Problem to work on: Copy the lines below word for word, skipping any image.
- Opening Delimiter -
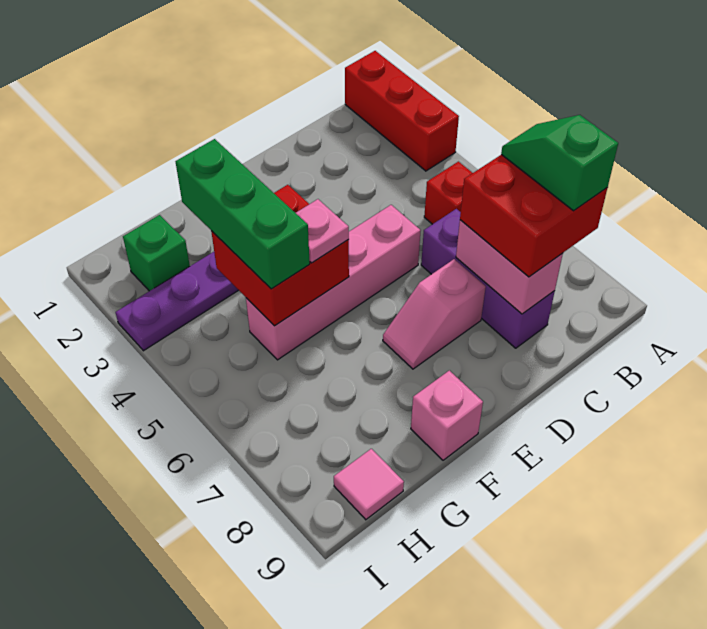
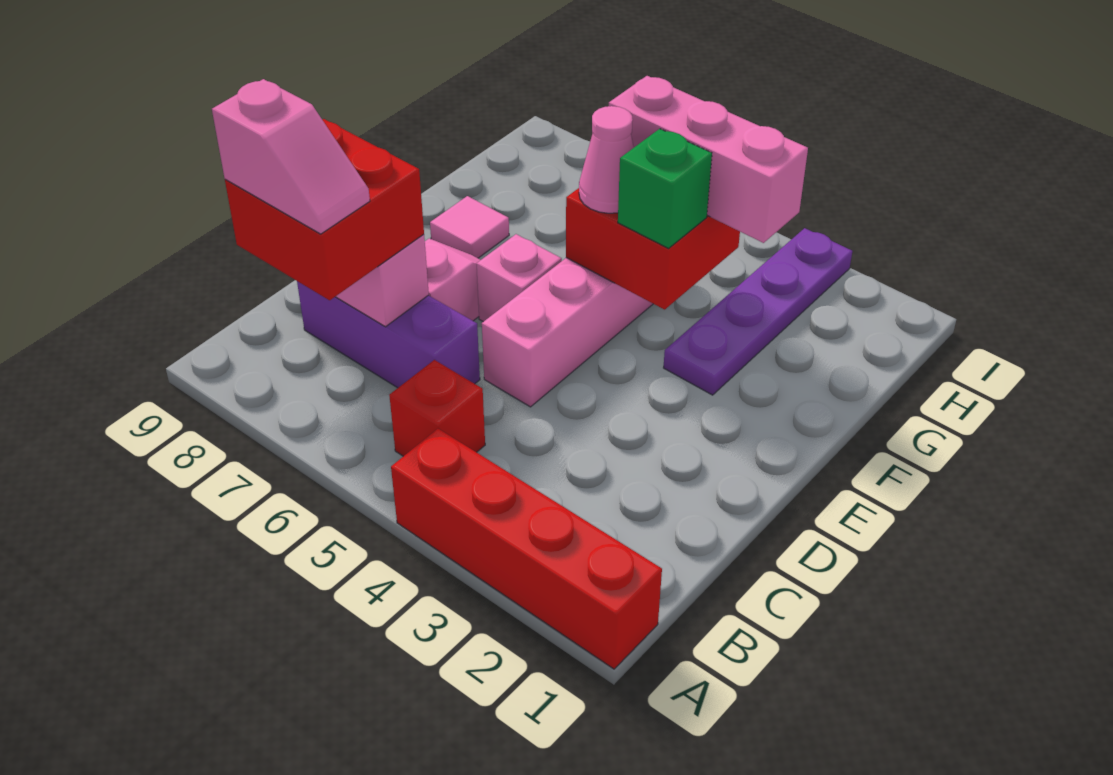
red brick A1:A3 level 1 -> red brick A1:A4 level 1
green slope B7:B8 level 4 top 8 -> pink slope B7:B8 level 4 top 8
pink plate F5 level 3 -> pink cone F5 level 3
pink brick F9 level 1 -> pink brick E6 level 1
green brick G3:G5 level 3 -> pink brick G3:G5 level 3
green brick H2 level 1 -> green brick F4 level 3
pink tile H9 level 1 -> pink tile F8 level 1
- Closing Delimiter -
Answer to the exercise:
red brick A1:A3 level 1 -> red brick A1:A4 level 1
green slope B7:B8 level 4 top 8 -> pink slope B7:B8 level 4 top 8
pink plate F5 level 3 -> pink cone F5 level 3
pink brick F9 level 1 -> pink brick E6 level 1
green brick G3:G5 level 3 -> pink brick G3:G5 level 3
green brick H2 level 1 -> green brick F4 level 3
pink tile H9 level 1 -> pink tile F8 level 1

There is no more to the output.